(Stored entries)
☆ ☆ ☆ ☆ ☆

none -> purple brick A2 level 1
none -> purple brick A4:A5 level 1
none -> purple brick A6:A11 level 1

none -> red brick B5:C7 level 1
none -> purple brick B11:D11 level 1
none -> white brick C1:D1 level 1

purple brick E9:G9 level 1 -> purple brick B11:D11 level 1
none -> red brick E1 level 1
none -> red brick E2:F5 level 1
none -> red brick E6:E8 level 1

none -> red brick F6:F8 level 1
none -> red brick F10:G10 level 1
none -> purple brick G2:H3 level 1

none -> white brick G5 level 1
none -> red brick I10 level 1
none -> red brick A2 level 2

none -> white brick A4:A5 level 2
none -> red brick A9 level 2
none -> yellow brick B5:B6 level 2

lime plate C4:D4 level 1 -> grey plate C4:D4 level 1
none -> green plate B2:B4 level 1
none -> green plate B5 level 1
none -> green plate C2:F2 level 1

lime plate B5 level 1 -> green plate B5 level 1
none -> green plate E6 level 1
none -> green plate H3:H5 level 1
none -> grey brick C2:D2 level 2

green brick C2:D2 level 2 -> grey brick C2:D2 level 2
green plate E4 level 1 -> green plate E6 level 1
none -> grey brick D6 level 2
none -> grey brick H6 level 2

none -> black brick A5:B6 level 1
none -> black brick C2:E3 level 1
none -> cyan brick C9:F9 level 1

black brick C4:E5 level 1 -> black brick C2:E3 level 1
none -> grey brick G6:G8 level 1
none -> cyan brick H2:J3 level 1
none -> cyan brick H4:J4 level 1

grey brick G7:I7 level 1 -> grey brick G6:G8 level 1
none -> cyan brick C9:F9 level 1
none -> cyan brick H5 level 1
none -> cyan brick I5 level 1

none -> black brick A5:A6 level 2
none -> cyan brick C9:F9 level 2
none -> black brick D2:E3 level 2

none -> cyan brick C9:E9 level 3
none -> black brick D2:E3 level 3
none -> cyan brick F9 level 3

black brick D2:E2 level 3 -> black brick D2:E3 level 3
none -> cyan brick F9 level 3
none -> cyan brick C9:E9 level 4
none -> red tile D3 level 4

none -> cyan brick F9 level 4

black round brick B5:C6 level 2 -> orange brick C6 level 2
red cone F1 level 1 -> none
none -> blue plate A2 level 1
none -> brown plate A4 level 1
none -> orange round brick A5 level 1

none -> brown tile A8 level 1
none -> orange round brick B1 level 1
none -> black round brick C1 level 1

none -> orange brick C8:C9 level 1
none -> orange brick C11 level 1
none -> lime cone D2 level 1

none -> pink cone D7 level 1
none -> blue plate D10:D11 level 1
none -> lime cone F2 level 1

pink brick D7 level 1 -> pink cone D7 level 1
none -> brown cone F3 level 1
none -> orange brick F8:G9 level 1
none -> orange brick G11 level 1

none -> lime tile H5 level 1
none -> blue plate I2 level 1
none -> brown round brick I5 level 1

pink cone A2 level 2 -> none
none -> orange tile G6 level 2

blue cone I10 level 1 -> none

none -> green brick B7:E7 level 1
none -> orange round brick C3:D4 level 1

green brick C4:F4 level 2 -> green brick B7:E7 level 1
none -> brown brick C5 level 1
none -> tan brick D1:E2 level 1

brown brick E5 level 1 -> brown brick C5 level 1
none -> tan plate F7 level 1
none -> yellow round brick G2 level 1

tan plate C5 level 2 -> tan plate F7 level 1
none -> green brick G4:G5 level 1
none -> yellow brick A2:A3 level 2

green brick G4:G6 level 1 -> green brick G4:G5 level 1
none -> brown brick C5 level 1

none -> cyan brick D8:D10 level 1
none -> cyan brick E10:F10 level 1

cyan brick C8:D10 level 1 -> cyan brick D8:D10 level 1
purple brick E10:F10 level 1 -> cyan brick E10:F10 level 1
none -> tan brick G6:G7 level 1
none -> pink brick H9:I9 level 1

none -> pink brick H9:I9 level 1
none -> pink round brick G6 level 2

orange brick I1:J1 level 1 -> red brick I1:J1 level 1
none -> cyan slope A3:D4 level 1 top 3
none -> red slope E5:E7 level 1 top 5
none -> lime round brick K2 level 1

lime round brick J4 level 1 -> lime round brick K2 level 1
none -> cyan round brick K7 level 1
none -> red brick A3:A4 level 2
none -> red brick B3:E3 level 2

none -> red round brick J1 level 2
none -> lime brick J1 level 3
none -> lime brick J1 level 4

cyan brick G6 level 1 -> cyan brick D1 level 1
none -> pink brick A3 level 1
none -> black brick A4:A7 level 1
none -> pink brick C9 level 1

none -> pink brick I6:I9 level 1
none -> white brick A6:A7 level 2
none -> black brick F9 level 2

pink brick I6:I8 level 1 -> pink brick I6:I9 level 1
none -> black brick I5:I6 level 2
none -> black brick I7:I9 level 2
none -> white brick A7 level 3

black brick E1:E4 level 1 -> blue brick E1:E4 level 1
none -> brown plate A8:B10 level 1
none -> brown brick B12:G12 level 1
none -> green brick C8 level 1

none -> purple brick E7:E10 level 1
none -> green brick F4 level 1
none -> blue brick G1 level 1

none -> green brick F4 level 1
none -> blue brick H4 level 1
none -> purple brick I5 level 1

☆ ☆ ☆ ☆ ☆

**Description of the task**
Above are the records; from them, give again exactly the lines from the one containing "none -> purple brick B11:D11 level 1" through the one containing "none -> green plate B2:B4 level 1", both included.

**Written response**
none -> purple brick B11:D11 level 1
none -> white brick C1:D1 level 1

purple brick E9:G9 level 1 -> purple brick B11:D11 level 1
none -> red brick E1 level 1
none -> red brick E2:F5 level 1
none -> red brick E6:E8 level 1

none -> red brick F6:F8 level 1
none -> red brick F10:G10 level 1
none -> purple brick G2:H3 level 1

none -> white brick G5 level 1
none -> red brick I10 level 1
none -> red brick A2 level 2

none -> white brick A4:A5 level 2
none -> red brick A9 level 2
none -> yellow brick B5:B6 level 2

lime plate C4:D4 level 1 -> grey plate C4:D4 level 1
none -> green plate B2:B4 level 1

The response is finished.